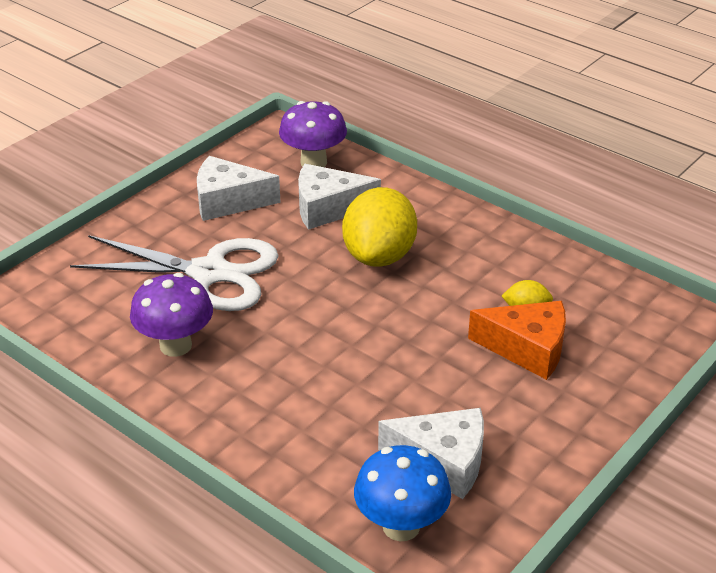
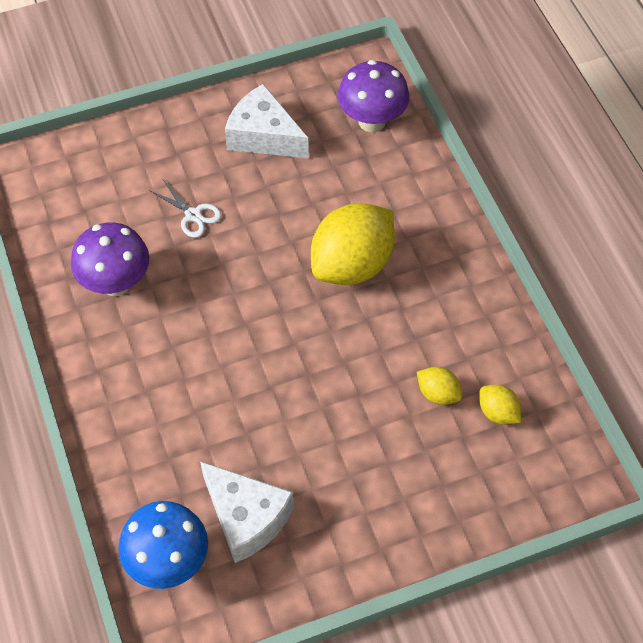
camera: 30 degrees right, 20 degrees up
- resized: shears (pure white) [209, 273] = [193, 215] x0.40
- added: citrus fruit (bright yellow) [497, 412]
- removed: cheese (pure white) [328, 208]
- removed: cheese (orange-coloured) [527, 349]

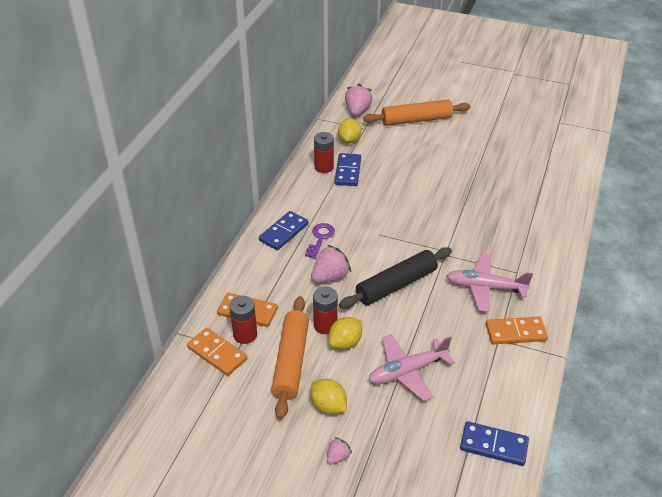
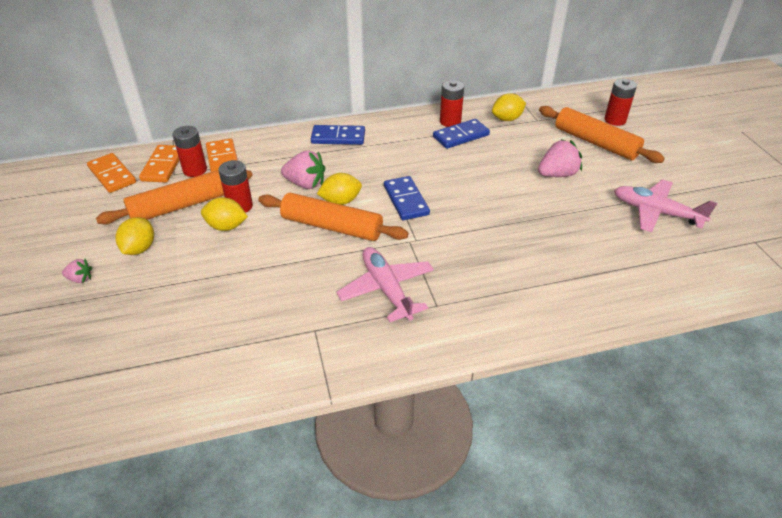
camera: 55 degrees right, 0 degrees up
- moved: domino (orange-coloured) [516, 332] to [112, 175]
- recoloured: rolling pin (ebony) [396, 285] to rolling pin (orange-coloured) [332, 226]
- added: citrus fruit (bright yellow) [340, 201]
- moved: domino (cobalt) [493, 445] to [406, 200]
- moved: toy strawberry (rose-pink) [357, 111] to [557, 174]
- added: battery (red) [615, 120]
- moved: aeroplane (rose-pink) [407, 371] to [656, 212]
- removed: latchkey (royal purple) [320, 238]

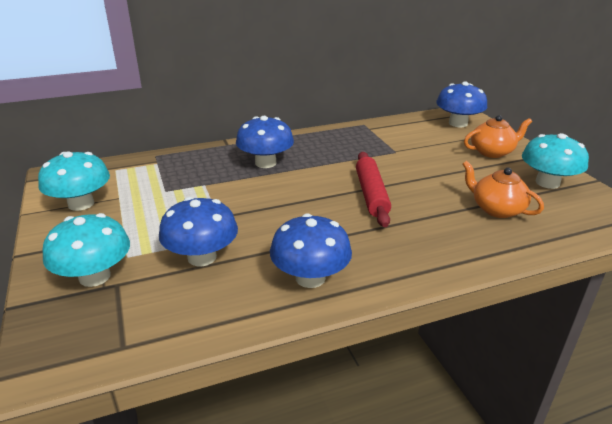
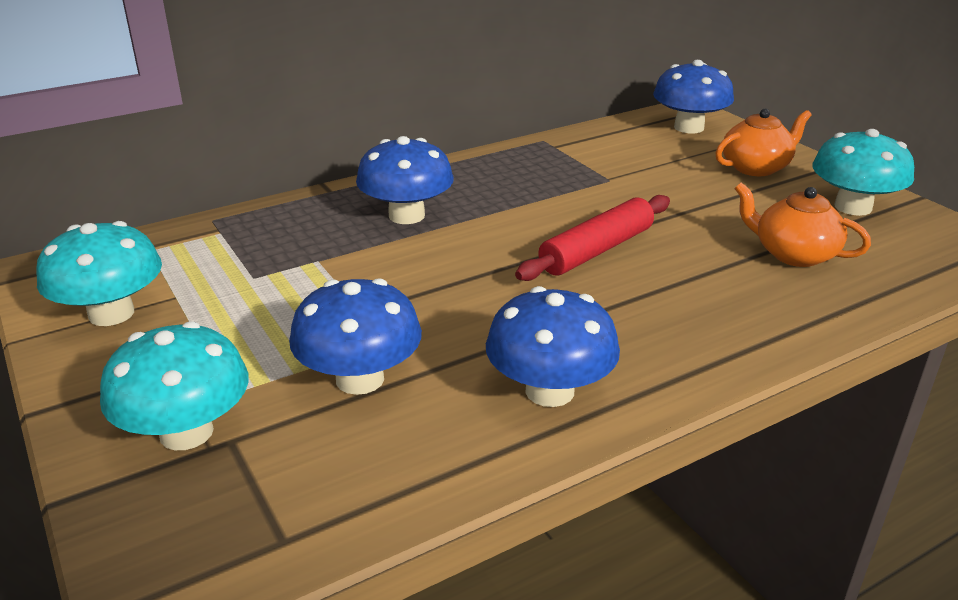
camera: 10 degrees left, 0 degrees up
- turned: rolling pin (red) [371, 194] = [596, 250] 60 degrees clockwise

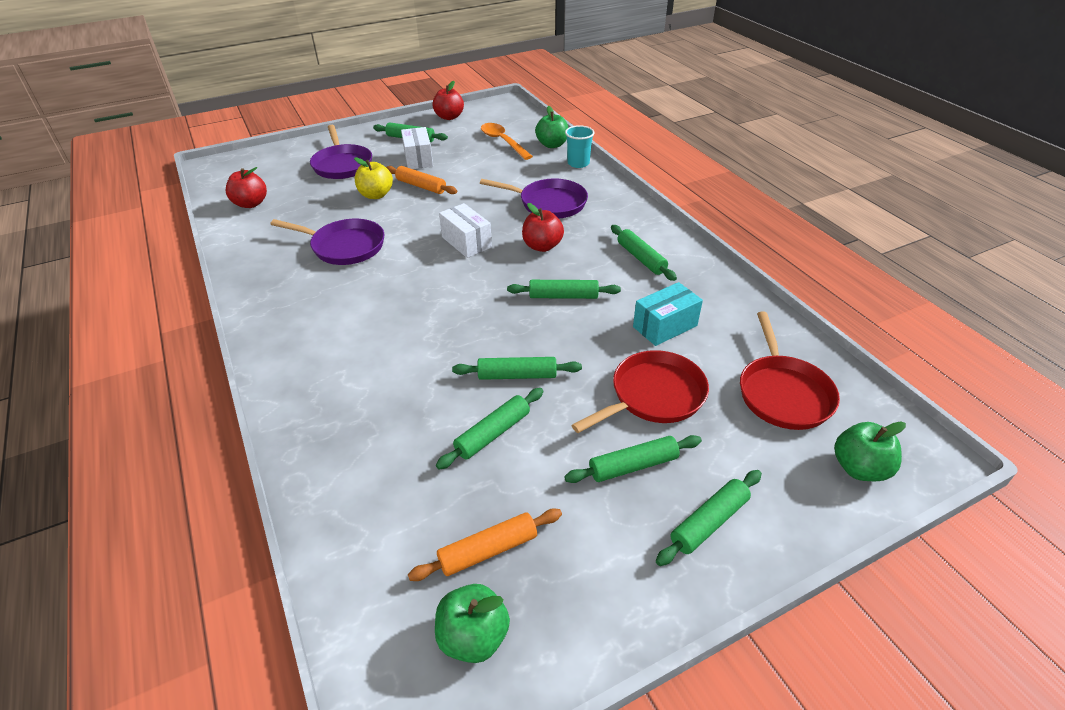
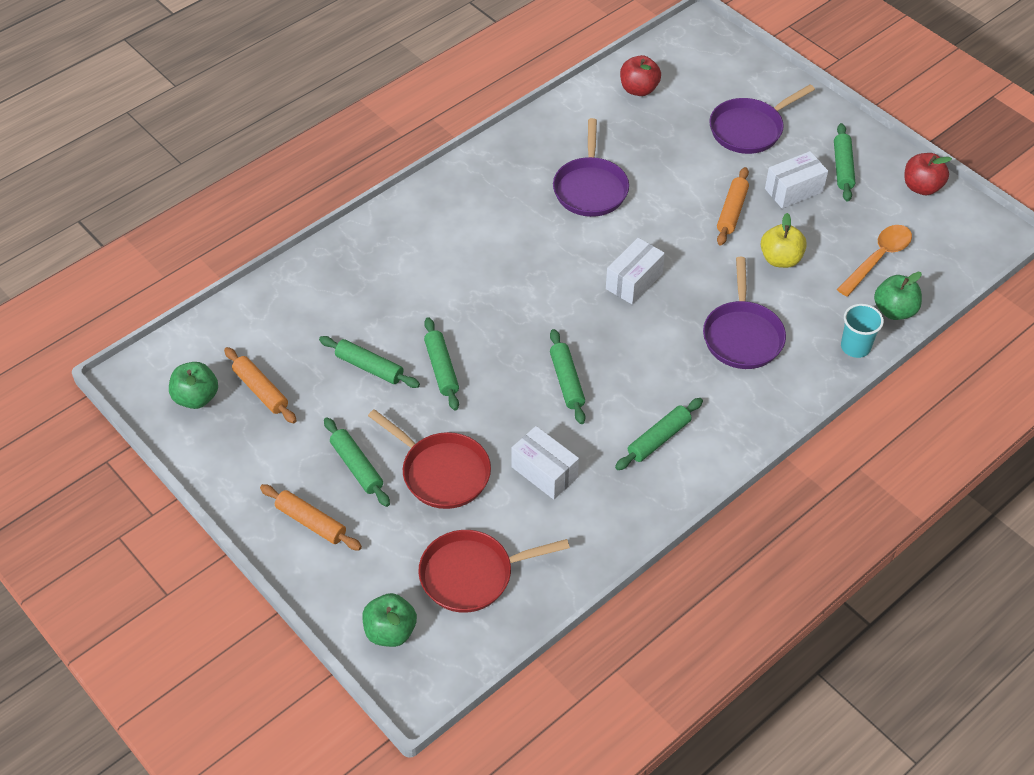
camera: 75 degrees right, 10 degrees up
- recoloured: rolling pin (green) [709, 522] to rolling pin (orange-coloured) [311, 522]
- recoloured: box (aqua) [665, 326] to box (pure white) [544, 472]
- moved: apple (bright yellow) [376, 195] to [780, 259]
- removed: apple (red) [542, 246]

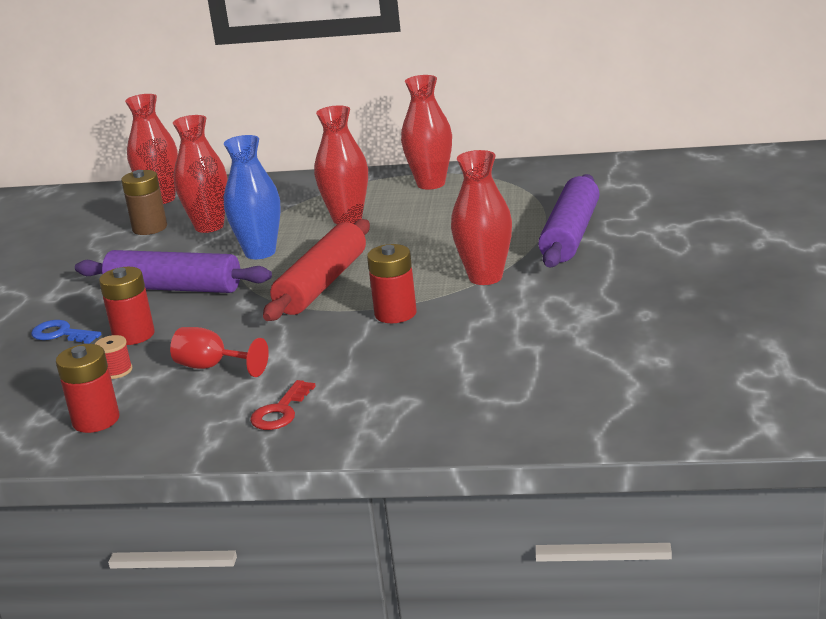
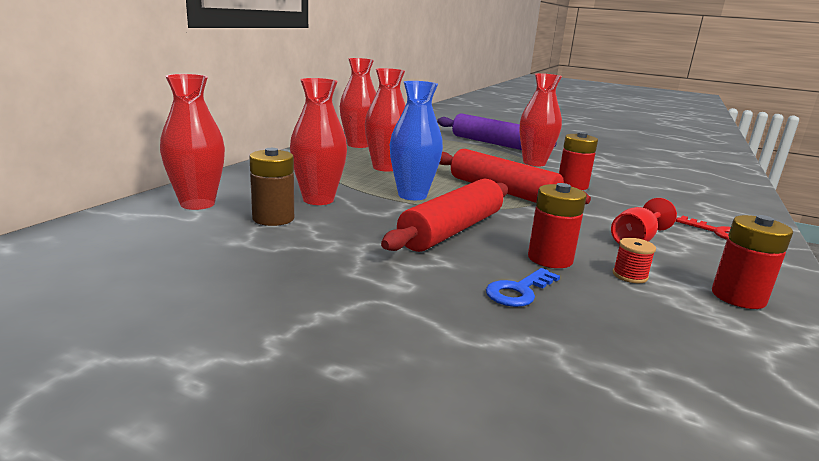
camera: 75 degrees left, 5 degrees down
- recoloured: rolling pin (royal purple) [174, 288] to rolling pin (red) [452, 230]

- _Directions_
Report every line of the entries that carries the word "orange".

- _Reply to the exercise_
- removed: cheese (orange-coloured) [527, 349]
- moved: domino (orange-coloured) [516, 332] to [112, 175]
- recoloured: rolling pin (ebony) [396, 285] to rolling pin (orange-coloured) [332, 226]
- recoloured: rolling pin (green) [709, 522] to rolling pin (orange-coloured) [311, 522]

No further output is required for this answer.